(Data excerpts)
══════
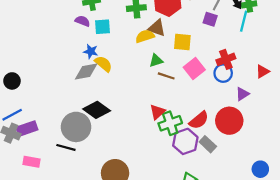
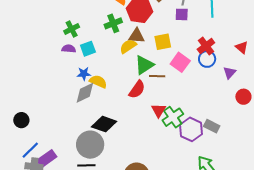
green triangle: (156, 61) -> (144, 65), size x1.5
red triangle: (263, 71) -> (242, 47), turned -32
red semicircle: (199, 120) -> (137, 89), moved
red circle: (229, 121) -> (243, 97), moved, size x0.6

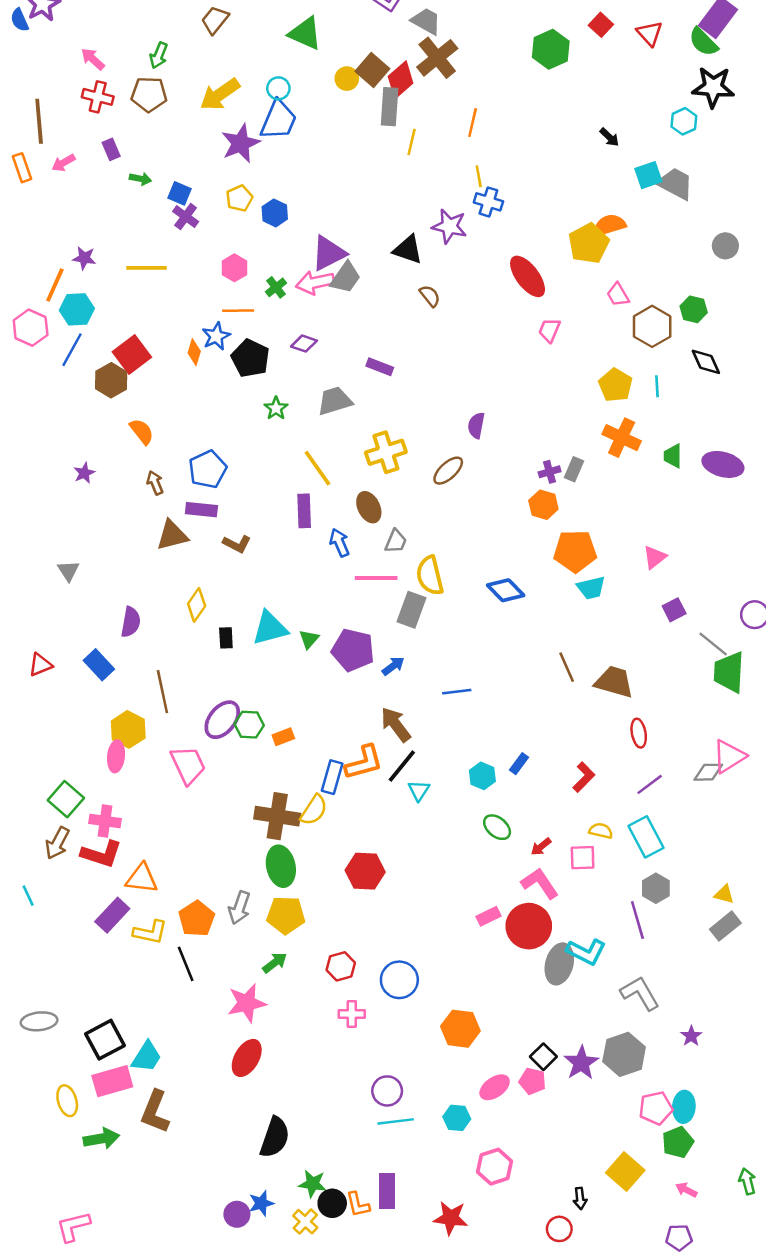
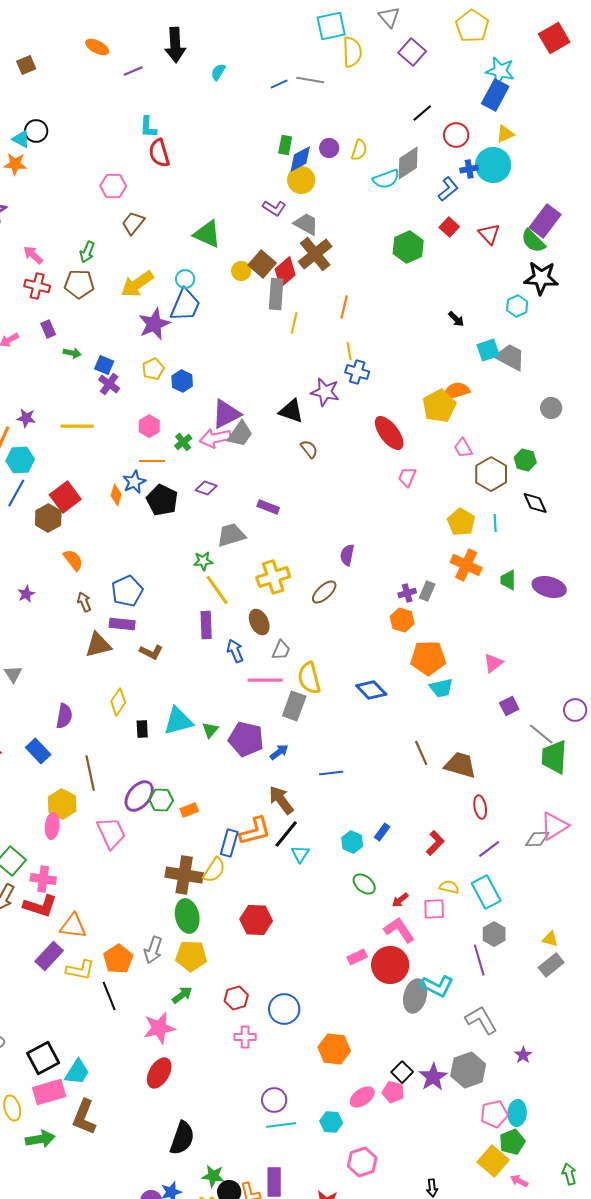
green star: (276, 408) -> (203, 561), moved, turned 30
yellow square: (625, 1172) -> (493, 1161), moved

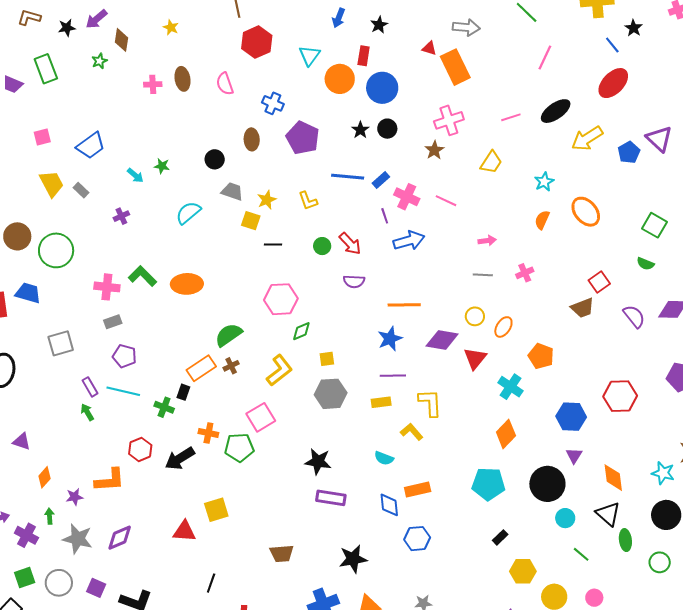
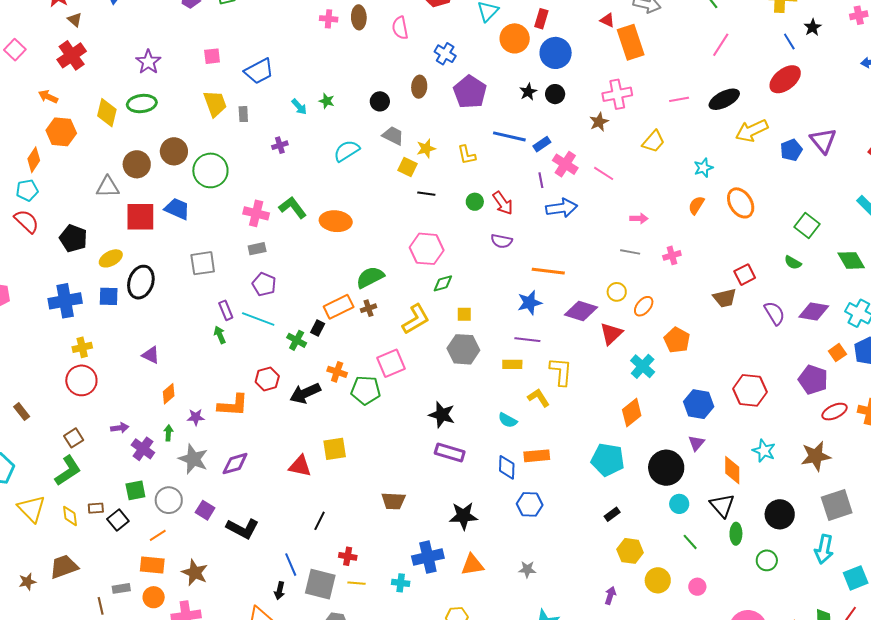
gray rectangle: (81, 190) -> (243, 114), turned 35
cyan star: (663, 473) -> (764, 451), moved

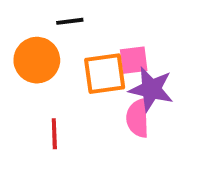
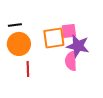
black line: (70, 21) -> (15, 25), moved
orange circle: (37, 60) -> (19, 44), moved

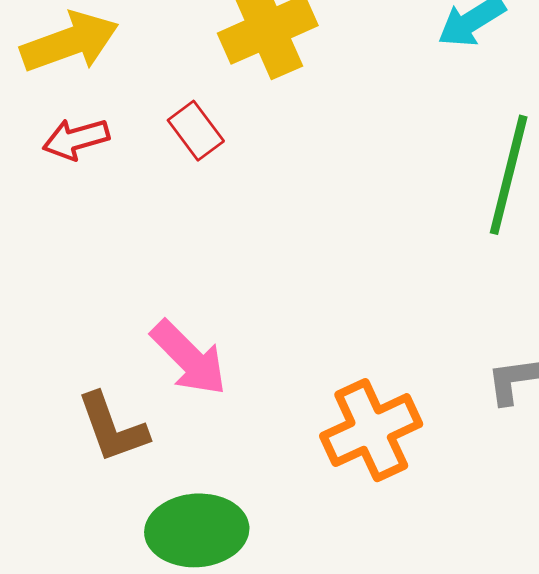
══════
YOUR TASK
Every line from the one with "cyan star: (663, 473) -> (764, 451), moved" to the end of the records above should be restated word for word, and no picture belongs in the copy.

RESULT FOR THIS TASK
cyan star: (663, 473) -> (764, 451), moved

black line: (70, 21) -> (15, 25), moved
orange circle: (37, 60) -> (19, 44), moved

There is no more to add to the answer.